### EXERCISE INSTRUCTIONS
Write every line below out again exactly, images omitted.

Edit tracking data
== == ==
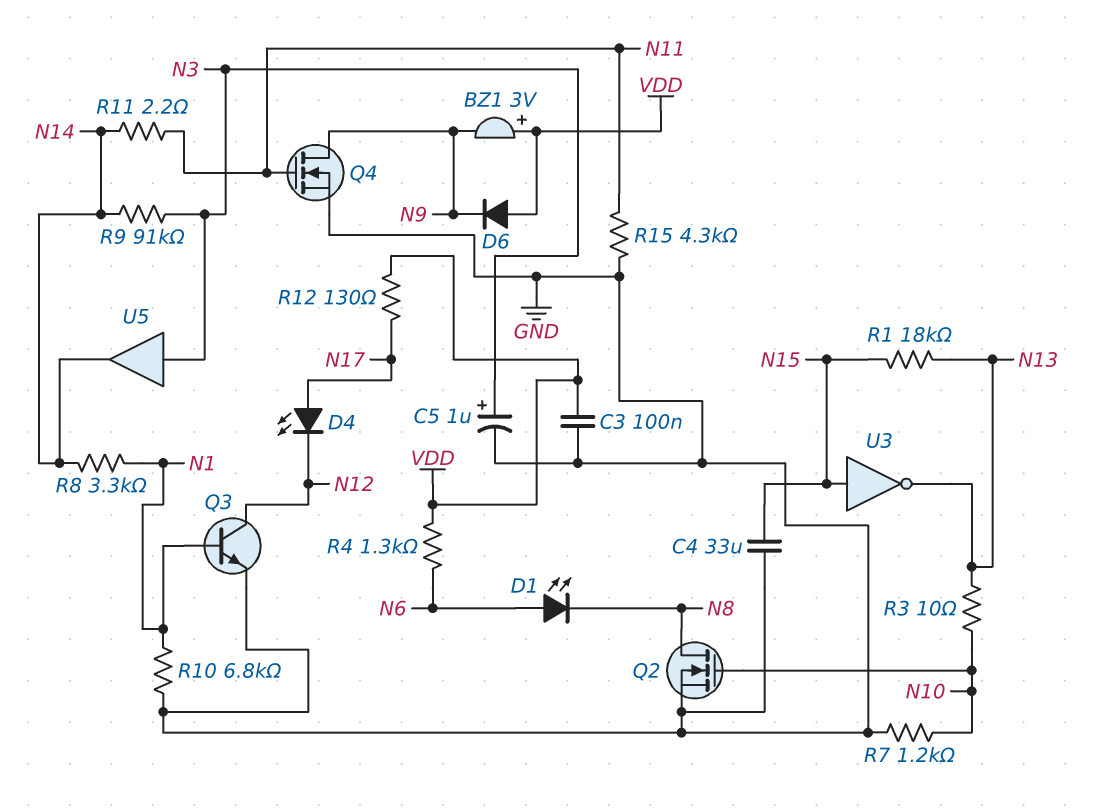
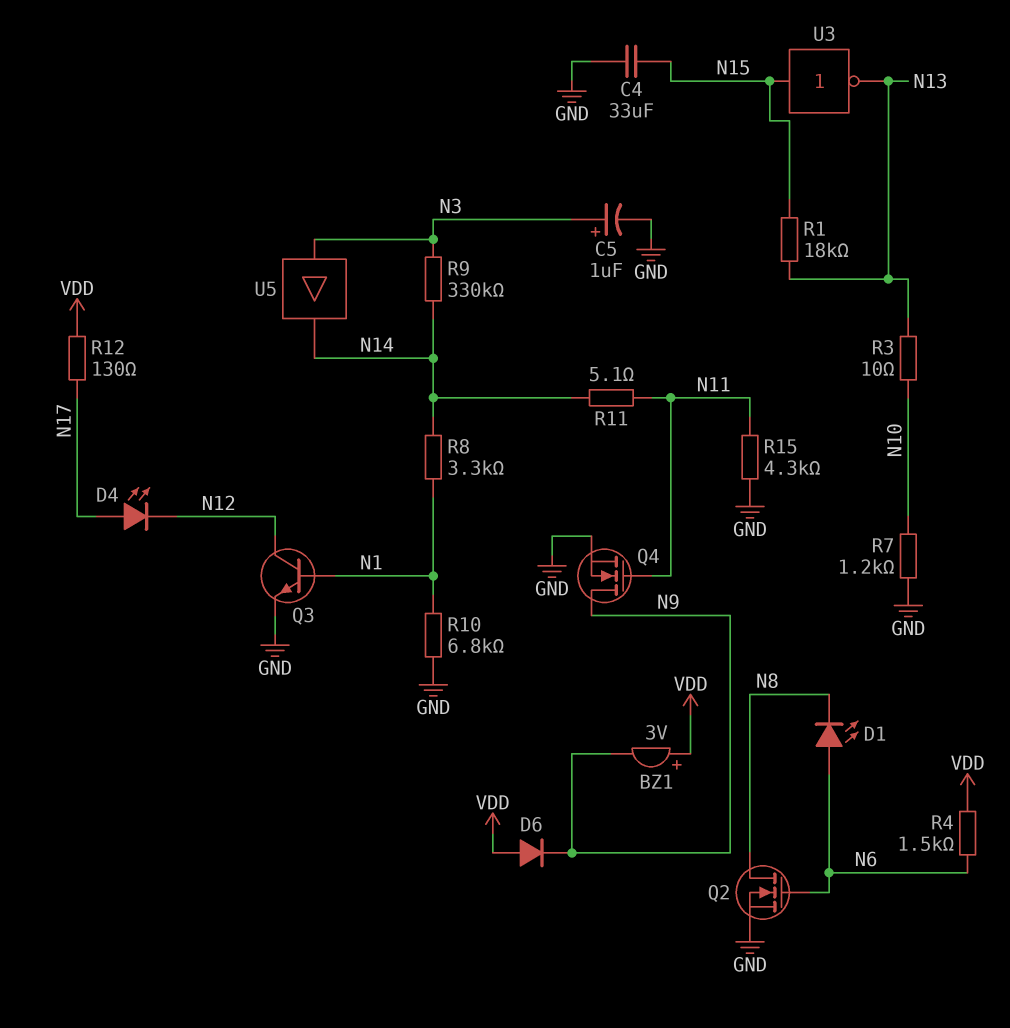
C3: 100nF (GND, VDD) -> none
Q2: NMOS (G N10, D N8, S GND) -> NMOS (G N6, D N8, S GND)
R4: 1.3k (N6, VDD) -> 1.5k (N6, VDD)
R9: 91k (N3, N14) -> 330k (N3, N14)
R11: 2.2 (N11, N14) -> 5.1 (N11, N14)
== == ==
### EXPECTED ANSWER
C3: 100nF (GND, VDD) -> none
Q2: NMOS (G N10, D N8, S GND) -> NMOS (G N6, D N8, S GND)
R4: 1.3k (N6, VDD) -> 1.5k (N6, VDD)
R9: 91k (N3, N14) -> 330k (N3, N14)
R11: 2.2 (N11, N14) -> 5.1 (N11, N14)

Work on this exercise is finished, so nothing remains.